| ENTRIES |
****

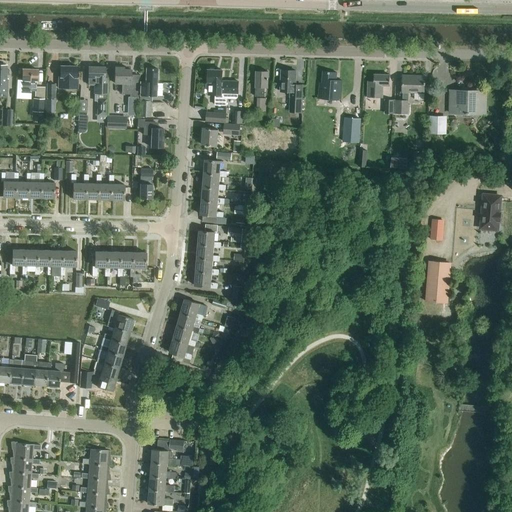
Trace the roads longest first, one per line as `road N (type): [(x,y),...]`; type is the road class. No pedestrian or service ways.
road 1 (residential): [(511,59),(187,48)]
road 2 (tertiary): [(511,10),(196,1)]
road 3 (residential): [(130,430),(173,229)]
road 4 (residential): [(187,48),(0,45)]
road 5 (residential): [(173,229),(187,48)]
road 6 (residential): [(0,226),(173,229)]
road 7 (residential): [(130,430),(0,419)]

****

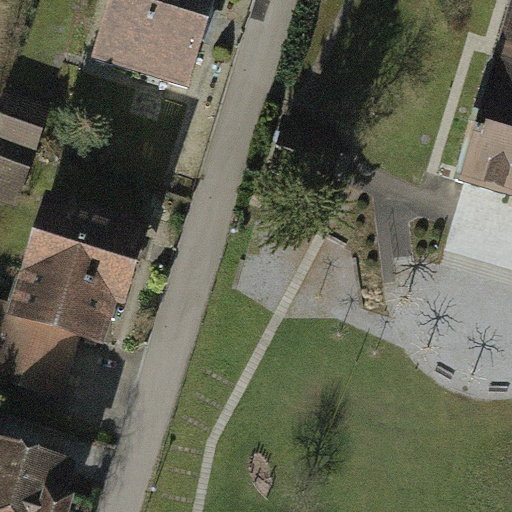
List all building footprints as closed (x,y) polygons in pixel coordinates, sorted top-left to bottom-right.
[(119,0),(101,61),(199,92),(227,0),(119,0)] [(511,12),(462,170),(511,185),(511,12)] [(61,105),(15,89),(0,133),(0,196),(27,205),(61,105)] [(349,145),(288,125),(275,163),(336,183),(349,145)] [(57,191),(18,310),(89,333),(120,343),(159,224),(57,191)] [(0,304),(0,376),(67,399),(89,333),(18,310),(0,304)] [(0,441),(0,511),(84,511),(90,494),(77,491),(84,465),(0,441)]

****

Copy the rows between the line holding "Trace the roads" and the line holding "road 2 (tertiary): [(511,10),(196,1)]", inclusive, reproducing each character as it appears.

Trace the roads longest first, one per line as `road N (type): [(x,y),...]`; type is the road class. No pedestrian or service ways.
road 1 (residential): [(511,59),(187,48)]
road 2 (tertiary): [(511,10),(196,1)]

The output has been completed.